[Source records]
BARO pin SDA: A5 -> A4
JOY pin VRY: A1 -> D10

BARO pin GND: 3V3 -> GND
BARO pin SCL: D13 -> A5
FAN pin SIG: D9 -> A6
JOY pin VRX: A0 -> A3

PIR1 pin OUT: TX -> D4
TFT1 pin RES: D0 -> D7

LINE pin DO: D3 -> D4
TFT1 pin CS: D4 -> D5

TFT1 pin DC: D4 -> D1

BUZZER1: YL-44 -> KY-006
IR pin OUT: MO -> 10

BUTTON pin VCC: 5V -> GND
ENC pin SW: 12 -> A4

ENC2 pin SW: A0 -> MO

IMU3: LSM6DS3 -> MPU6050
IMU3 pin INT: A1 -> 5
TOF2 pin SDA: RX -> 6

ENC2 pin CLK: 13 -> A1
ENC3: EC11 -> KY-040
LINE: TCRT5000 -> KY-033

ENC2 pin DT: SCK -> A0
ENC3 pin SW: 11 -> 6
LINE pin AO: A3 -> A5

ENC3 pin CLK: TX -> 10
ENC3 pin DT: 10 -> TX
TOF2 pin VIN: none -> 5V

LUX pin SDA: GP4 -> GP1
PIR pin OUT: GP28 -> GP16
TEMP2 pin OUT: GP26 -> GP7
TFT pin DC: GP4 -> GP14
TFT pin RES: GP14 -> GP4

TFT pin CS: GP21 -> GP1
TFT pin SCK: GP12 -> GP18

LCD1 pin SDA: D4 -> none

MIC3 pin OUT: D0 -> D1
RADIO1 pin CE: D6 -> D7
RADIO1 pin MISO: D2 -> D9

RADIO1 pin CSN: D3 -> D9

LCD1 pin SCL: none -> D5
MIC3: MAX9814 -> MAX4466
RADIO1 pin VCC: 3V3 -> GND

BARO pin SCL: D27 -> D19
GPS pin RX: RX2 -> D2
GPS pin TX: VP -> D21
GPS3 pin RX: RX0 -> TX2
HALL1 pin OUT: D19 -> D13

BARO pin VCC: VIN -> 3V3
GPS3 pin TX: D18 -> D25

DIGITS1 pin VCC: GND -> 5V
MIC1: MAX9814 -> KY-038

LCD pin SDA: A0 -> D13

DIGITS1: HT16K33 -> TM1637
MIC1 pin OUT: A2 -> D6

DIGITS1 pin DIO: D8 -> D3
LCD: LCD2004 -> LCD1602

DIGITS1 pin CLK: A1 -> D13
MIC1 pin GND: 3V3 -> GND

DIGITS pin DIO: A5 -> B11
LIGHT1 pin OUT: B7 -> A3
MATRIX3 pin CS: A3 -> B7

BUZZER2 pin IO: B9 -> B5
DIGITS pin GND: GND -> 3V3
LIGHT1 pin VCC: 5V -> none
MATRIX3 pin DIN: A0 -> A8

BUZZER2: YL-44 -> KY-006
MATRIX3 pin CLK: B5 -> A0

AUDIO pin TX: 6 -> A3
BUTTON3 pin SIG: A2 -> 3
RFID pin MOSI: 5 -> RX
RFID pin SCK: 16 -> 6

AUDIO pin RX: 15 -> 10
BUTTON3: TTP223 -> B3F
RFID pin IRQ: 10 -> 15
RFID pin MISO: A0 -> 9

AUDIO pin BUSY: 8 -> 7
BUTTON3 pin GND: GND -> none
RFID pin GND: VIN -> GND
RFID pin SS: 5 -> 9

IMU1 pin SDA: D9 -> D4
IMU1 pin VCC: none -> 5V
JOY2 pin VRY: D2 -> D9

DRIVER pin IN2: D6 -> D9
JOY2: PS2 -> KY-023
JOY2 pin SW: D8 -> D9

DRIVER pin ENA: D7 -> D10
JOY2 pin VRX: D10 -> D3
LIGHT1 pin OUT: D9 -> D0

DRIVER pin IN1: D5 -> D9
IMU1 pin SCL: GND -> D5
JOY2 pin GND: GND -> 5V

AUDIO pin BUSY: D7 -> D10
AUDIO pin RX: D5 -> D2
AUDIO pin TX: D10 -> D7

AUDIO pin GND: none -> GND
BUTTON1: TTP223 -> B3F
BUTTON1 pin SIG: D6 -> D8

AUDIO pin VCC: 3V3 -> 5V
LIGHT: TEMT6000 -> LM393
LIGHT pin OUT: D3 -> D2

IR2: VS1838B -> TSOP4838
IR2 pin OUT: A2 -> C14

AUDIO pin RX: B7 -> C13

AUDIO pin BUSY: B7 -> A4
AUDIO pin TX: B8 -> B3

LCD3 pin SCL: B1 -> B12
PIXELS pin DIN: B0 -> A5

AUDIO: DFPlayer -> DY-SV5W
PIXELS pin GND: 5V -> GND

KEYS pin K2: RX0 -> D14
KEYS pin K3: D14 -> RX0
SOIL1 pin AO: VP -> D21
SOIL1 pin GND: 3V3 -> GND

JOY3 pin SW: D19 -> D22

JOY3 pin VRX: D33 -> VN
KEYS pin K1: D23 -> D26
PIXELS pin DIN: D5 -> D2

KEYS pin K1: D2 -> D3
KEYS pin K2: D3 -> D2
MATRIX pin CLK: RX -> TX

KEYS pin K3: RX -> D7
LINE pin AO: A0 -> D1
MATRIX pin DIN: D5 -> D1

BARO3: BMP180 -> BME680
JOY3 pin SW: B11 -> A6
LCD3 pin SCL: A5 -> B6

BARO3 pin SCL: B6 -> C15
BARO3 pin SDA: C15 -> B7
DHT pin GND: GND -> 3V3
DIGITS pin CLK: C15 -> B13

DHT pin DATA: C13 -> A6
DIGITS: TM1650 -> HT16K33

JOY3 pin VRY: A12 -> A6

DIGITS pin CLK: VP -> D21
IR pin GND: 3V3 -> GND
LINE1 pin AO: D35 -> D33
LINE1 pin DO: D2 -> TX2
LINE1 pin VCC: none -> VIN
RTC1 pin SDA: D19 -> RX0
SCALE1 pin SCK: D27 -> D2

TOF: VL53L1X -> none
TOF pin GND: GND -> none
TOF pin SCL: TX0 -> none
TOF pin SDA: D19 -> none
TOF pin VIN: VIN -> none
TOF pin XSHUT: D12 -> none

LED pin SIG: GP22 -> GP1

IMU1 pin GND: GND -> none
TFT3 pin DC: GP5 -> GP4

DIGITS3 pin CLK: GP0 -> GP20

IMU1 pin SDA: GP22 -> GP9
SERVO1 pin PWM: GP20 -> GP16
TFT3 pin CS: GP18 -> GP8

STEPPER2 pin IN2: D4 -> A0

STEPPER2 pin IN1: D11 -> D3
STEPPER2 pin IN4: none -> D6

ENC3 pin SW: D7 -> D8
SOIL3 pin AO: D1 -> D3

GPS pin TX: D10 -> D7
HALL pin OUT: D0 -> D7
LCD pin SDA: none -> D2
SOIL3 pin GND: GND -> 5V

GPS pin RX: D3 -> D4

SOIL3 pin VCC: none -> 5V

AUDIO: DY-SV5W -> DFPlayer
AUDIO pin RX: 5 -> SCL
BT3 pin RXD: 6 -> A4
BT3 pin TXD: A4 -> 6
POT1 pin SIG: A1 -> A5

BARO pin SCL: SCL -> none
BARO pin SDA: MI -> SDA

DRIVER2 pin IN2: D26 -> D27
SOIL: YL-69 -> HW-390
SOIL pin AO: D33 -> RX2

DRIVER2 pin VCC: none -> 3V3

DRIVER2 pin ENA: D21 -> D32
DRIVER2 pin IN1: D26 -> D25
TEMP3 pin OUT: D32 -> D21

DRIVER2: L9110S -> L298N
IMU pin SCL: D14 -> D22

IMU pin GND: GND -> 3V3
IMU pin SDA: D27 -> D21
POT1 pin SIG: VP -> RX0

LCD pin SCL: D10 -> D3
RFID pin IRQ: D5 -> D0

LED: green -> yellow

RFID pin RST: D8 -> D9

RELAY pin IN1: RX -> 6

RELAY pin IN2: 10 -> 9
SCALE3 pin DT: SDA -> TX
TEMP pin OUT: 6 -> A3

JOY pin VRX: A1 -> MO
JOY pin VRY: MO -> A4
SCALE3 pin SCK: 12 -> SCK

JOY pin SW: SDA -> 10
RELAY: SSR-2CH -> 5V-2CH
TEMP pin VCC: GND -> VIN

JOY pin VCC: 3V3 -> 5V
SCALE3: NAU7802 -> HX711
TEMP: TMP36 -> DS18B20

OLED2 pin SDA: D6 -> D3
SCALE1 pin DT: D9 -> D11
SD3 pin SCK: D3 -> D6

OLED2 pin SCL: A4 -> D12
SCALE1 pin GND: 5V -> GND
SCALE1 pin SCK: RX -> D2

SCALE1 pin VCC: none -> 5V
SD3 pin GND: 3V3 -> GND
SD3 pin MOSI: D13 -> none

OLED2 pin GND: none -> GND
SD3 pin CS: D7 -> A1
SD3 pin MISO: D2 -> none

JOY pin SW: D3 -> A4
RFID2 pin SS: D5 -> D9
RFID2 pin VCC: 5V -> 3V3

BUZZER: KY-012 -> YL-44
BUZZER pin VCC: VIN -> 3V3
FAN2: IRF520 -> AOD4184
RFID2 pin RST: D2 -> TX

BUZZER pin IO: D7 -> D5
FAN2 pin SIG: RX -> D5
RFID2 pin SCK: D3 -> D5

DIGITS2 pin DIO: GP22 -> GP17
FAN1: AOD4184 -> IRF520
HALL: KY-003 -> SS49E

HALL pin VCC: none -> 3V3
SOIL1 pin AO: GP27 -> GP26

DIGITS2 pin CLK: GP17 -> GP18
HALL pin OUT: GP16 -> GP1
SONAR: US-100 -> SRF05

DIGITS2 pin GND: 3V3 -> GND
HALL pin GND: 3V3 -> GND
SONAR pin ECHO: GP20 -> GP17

■ **Exercise directions**: Give again only the lines starting at the one that contains "AUDIO pin RX: 5 -> SCL" and running to the end of the data.

■ **Task answer**:
AUDIO pin RX: 5 -> SCL
BT3 pin RXD: 6 -> A4
BT3 pin TXD: A4 -> 6
POT1 pin SIG: A1 -> A5

BARO pin SCL: SCL -> none
BARO pin SDA: MI -> SDA

DRIVER2 pin IN2: D26 -> D27
SOIL: YL-69 -> HW-390
SOIL pin AO: D33 -> RX2

DRIVER2 pin VCC: none -> 3V3

DRIVER2 pin ENA: D21 -> D32
DRIVER2 pin IN1: D26 -> D25
TEMP3 pin OUT: D32 -> D21

DRIVER2: L9110S -> L298N
IMU pin SCL: D14 -> D22

IMU pin GND: GND -> 3V3
IMU pin SDA: D27 -> D21
POT1 pin SIG: VP -> RX0

LCD pin SCL: D10 -> D3
RFID pin IRQ: D5 -> D0

LED: green -> yellow

RFID pin RST: D8 -> D9

RELAY pin IN1: RX -> 6

RELAY pin IN2: 10 -> 9
SCALE3 pin DT: SDA -> TX
TEMP pin OUT: 6 -> A3

JOY pin VRX: A1 -> MO
JOY pin VRY: MO -> A4
SCALE3 pin SCK: 12 -> SCK

JOY pin SW: SDA -> 10
RELAY: SSR-2CH -> 5V-2CH
TEMP pin VCC: GND -> VIN

JOY pin VCC: 3V3 -> 5V
SCALE3: NAU7802 -> HX711
TEMP: TMP36 -> DS18B20

OLED2 pin SDA: D6 -> D3
SCALE1 pin DT: D9 -> D11
SD3 pin SCK: D3 -> D6

OLED2 pin SCL: A4 -> D12
SCALE1 pin GND: 5V -> GND
SCALE1 pin SCK: RX -> D2

SCALE1 pin VCC: none -> 5V
SD3 pin GND: 3V3 -> GND
SD3 pin MOSI: D13 -> none

OLED2 pin GND: none -> GND
SD3 pin CS: D7 -> A1
SD3 pin MISO: D2 -> none

JOY pin SW: D3 -> A4
RFID2 pin SS: D5 -> D9
RFID2 pin VCC: 5V -> 3V3

BUZZER: KY-012 -> YL-44
BUZZER pin VCC: VIN -> 3V3
FAN2: IRF520 -> AOD4184
RFID2 pin RST: D2 -> TX

BUZZER pin IO: D7 -> D5
FAN2 pin SIG: RX -> D5
RFID2 pin SCK: D3 -> D5

DIGITS2 pin DIO: GP22 -> GP17
FAN1: AOD4184 -> IRF520
HALL: KY-003 -> SS49E

HALL pin VCC: none -> 3V3
SOIL1 pin AO: GP27 -> GP26

DIGITS2 pin CLK: GP17 -> GP18
HALL pin OUT: GP16 -> GP1
SONAR: US-100 -> SRF05

DIGITS2 pin GND: 3V3 -> GND
HALL pin GND: 3V3 -> GND
SONAR pin ECHO: GP20 -> GP17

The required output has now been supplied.